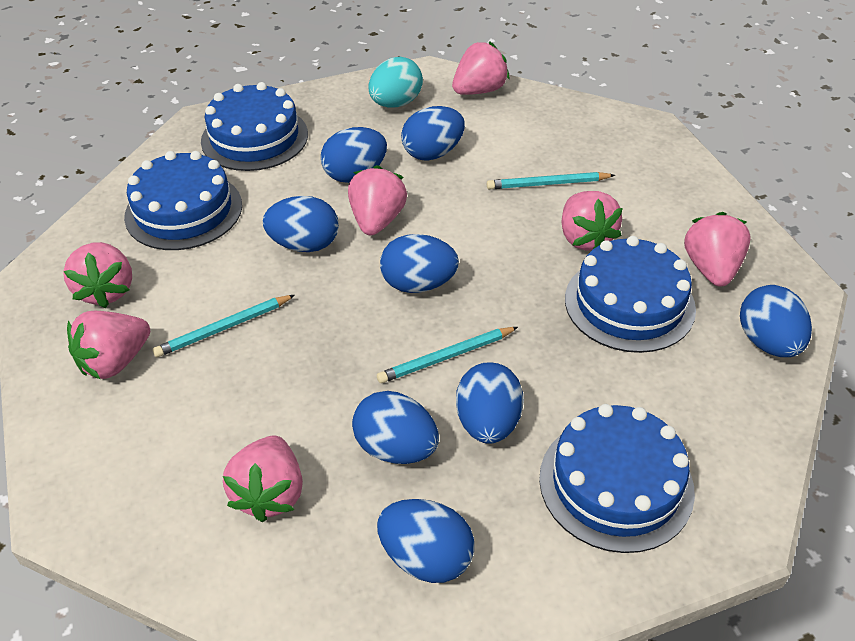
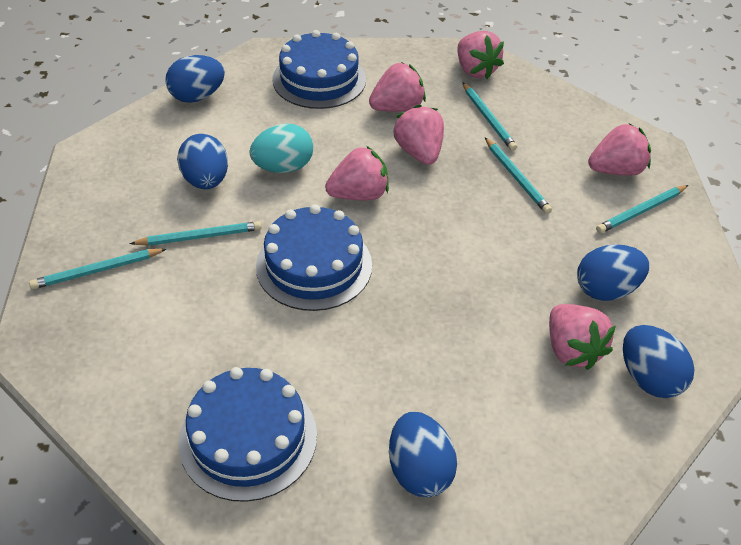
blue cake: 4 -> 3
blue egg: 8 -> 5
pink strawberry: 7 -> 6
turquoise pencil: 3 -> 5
——————————
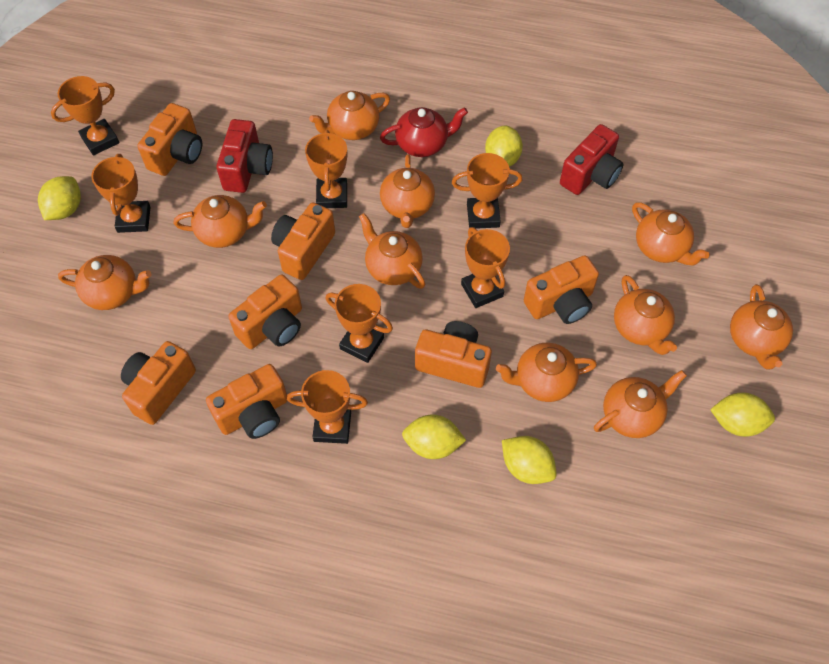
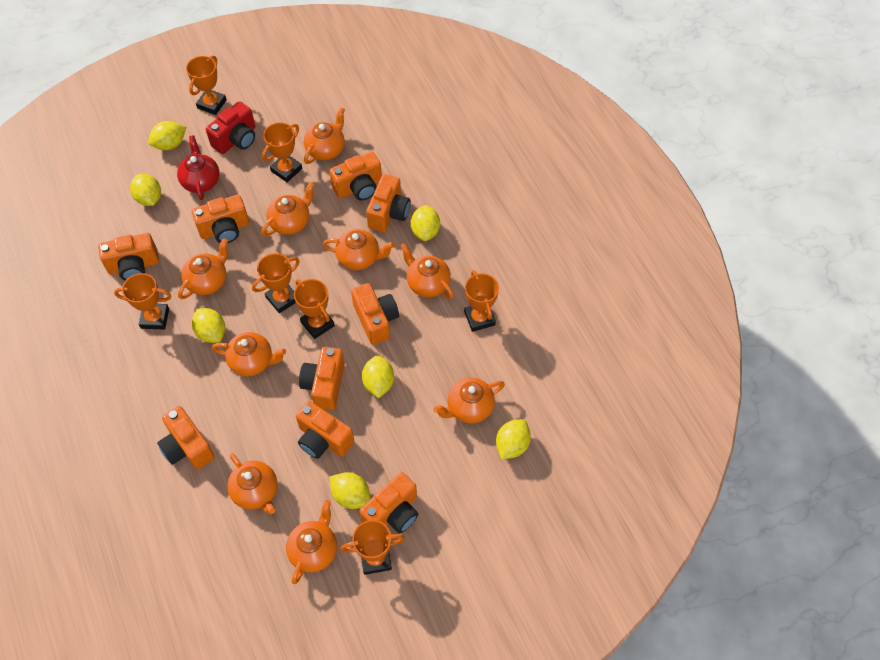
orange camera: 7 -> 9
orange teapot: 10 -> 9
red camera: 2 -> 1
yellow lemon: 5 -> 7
——————————
• _The problem_: Of the entries above, repeat exactly the lines between the line with "blue cake: 4 -> 3" and the line with "turquoise pencil: 3 -> 5", inclusive, and no others.

• _Exercise result_:
blue cake: 4 -> 3
blue egg: 8 -> 5
pink strawberry: 7 -> 6
turquoise pencil: 3 -> 5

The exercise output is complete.